#### [Exercise]
In the following listing, find the lines containing "turned" and report them.

#### [Input records]
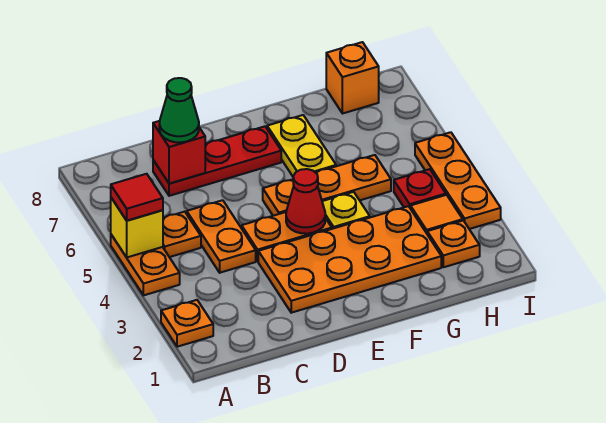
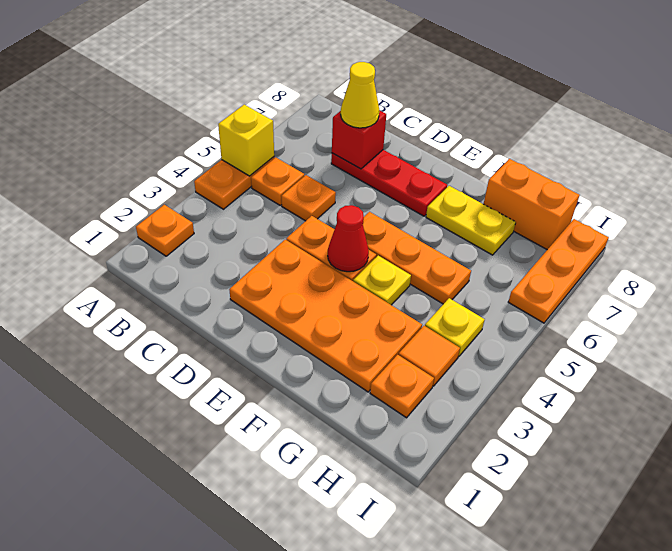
red 1x1 tile [111,174,163,221] -> none
orange 1x2 plate [187,200,256,273] -> orange 1x1 plate [282,175,336,221]
green 1x1 cone [159,78,199,142] -> yellow 1x1 cone [341,62,379,128]
yellow 1x2 plate [267,115,336,176] -> yellow 1x2 plate turned to [426,186,516,255]
red 1x1 plate [394,169,446,207] -> yellow 1x1 plate [425,298,485,356]
orange 1x1 brick [326,42,379,114] -> orange 1x2 brick [484,159,579,250]
orange 1x3 plate [415,132,501,229] -> orange 1x3 plate moved to [508,219,609,323]

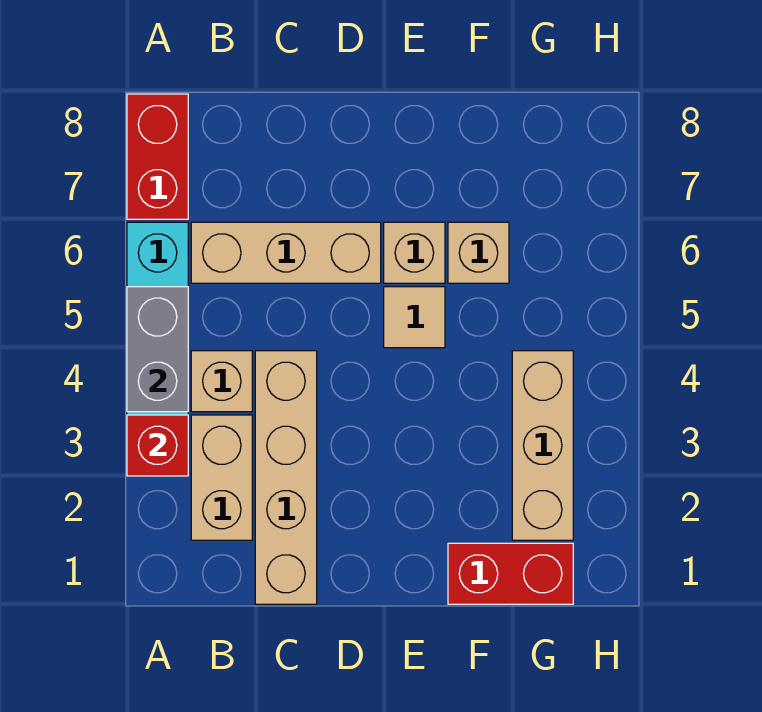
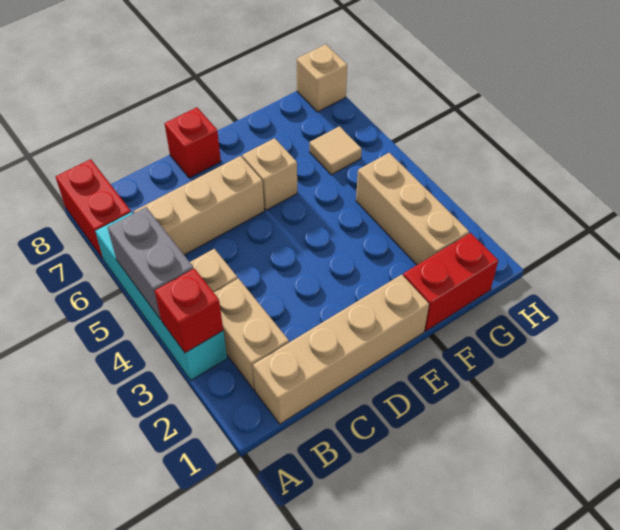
tan 1x4 brick [255,351,317,604] -> tan 1x4 brick turned to [253,275,429,424]
none -> red 1x1 brick [165,107,221,178]
tan 1x1 tile [384,287,445,348] -> tan 1x1 tile moved to [310,126,362,175]
tan 1x1 brick [448,222,509,283] -> tan 1x1 brick moved to [297,44,347,112]

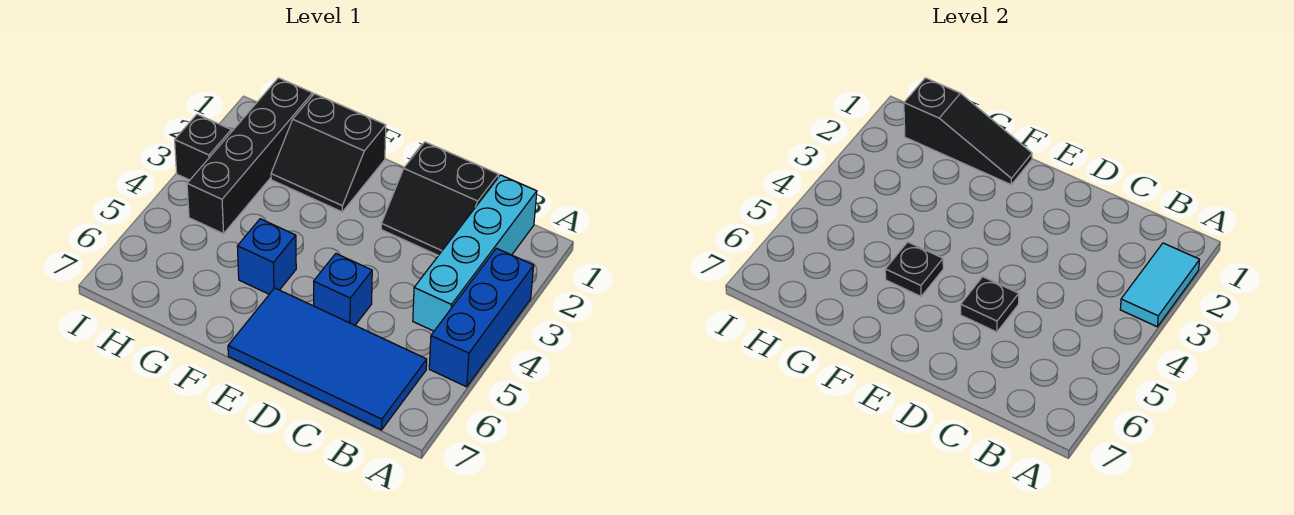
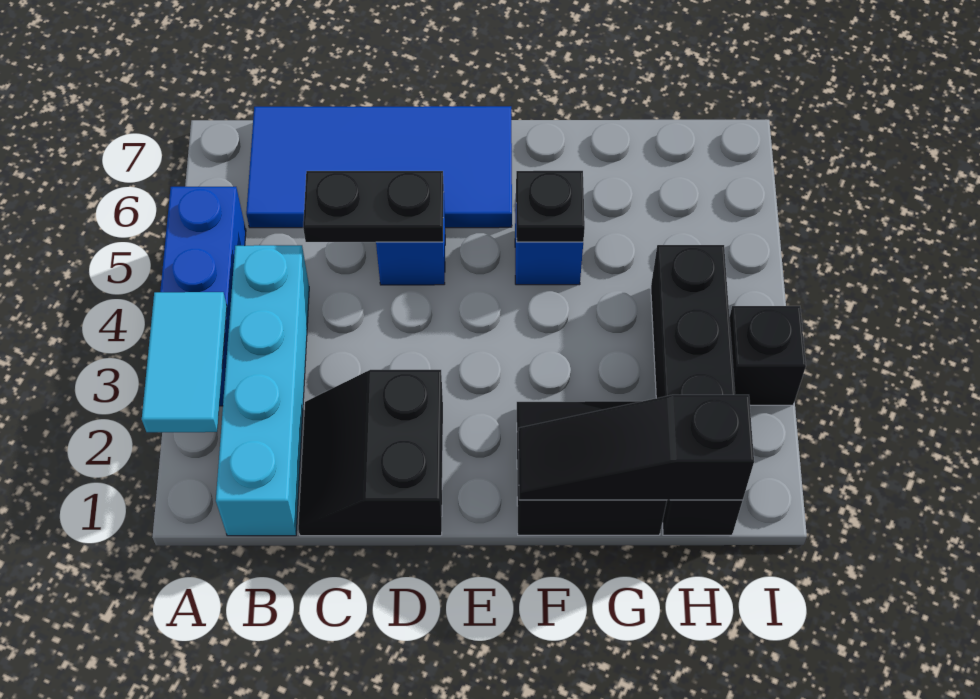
black 2x2 slope [381,142,498,256] -> black 2x2 slope turned to [298,370,443,536]
black 1x1 plate [961,277,1019,332] -> black 1x2 plate [303,171,444,242]

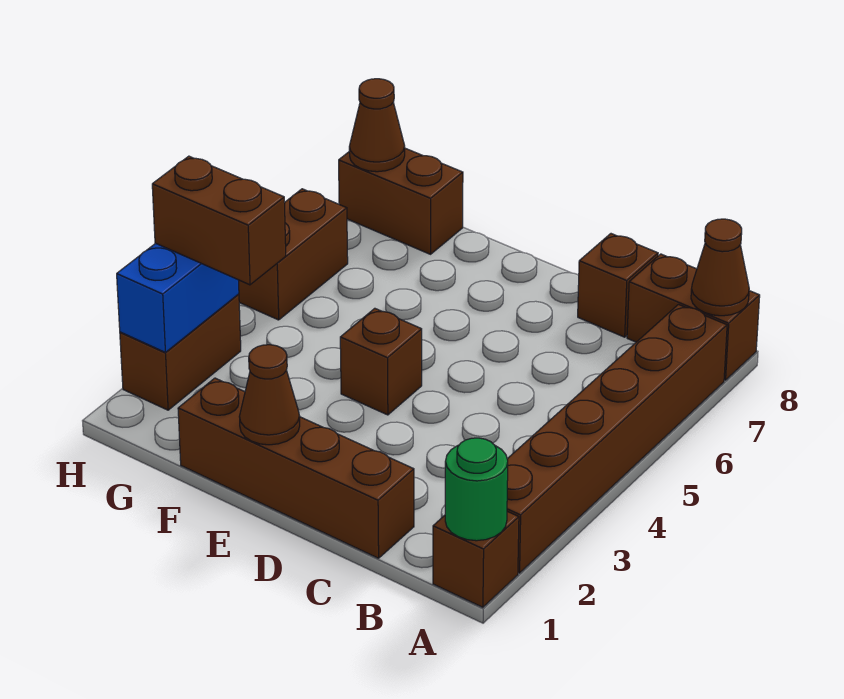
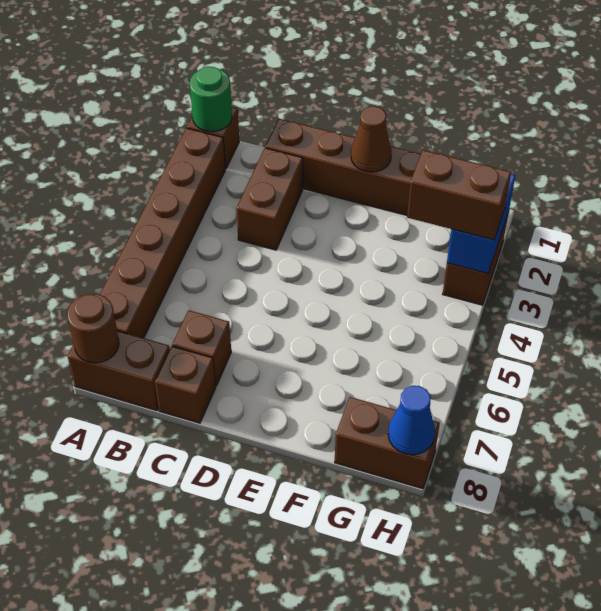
brown 1x1 cone [691,219,749,316] -> brown 1x1 round brick [67,294,119,363]
brown 1x1 brick [340,308,422,415] -> brown 1x1 brick moved to [172,310,231,386]
brown 1x2 brick [239,189,348,320] -> brown 1x2 brick moved to [236,148,303,250]
brown 1x1 cone [349,79,405,172] -> blue 1x1 cone [388,386,435,455]

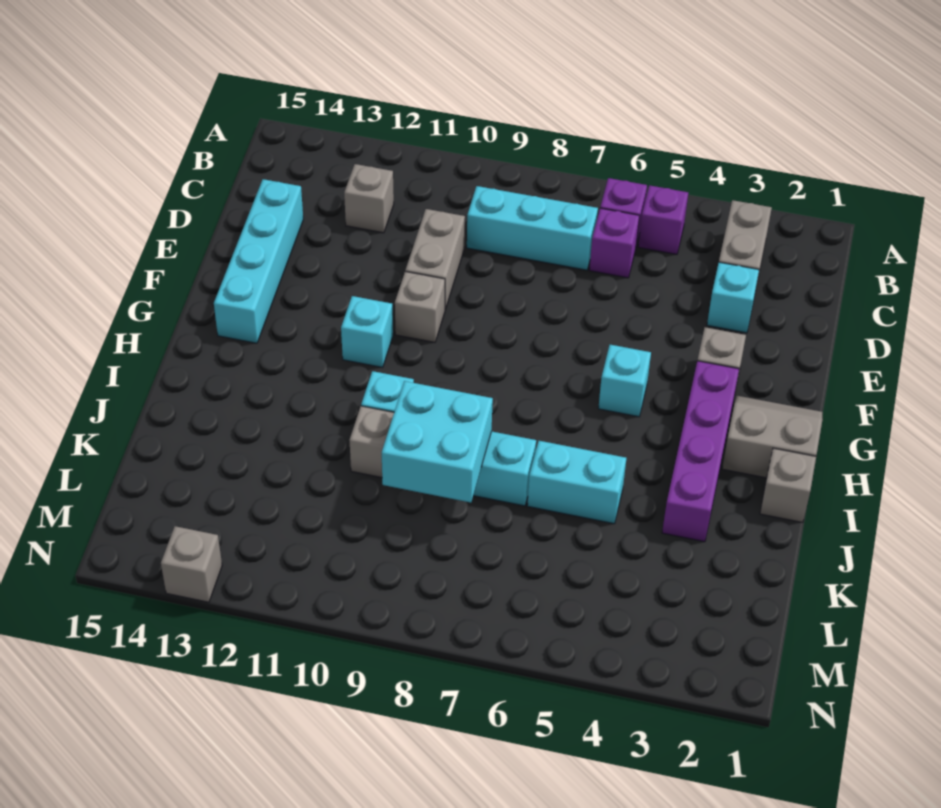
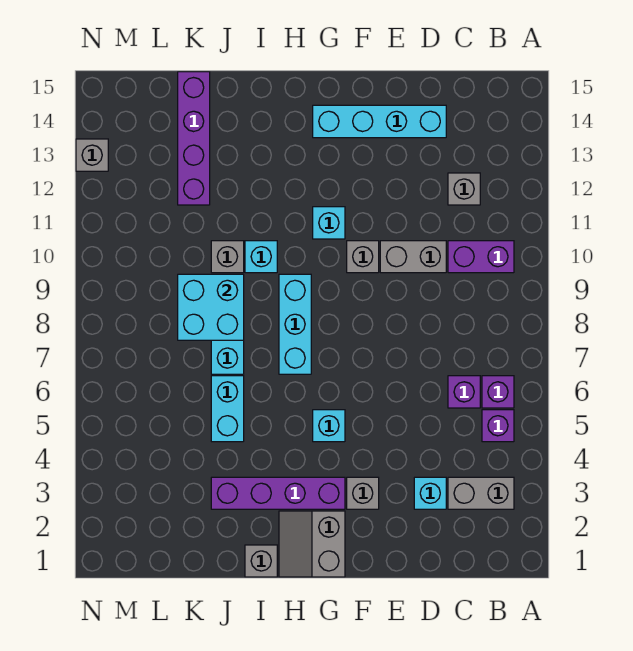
none -> purple 1x2 brick [448,241,514,273]
cyan 1x3 brick [467,186,598,270] -> cyan 1x3 brick moved to [279,274,311,374]
grey 2x2 slope [722,396,822,478] -> grey 2x2 slope turned to [279,511,345,577]
none -> purple 1x4 brick [178,72,210,205]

#### [Written answer]
yellow 1x2 plate [267,115,336,176] -> yellow 1x2 plate turned to [426,186,516,255]
tan 1x4 brick [255,351,317,604] -> tan 1x4 brick turned to [253,275,429,424]
black 2x2 slope [381,142,498,256] -> black 2x2 slope turned to [298,370,443,536]
grey 2x2 slope [722,396,822,478] -> grey 2x2 slope turned to [279,511,345,577]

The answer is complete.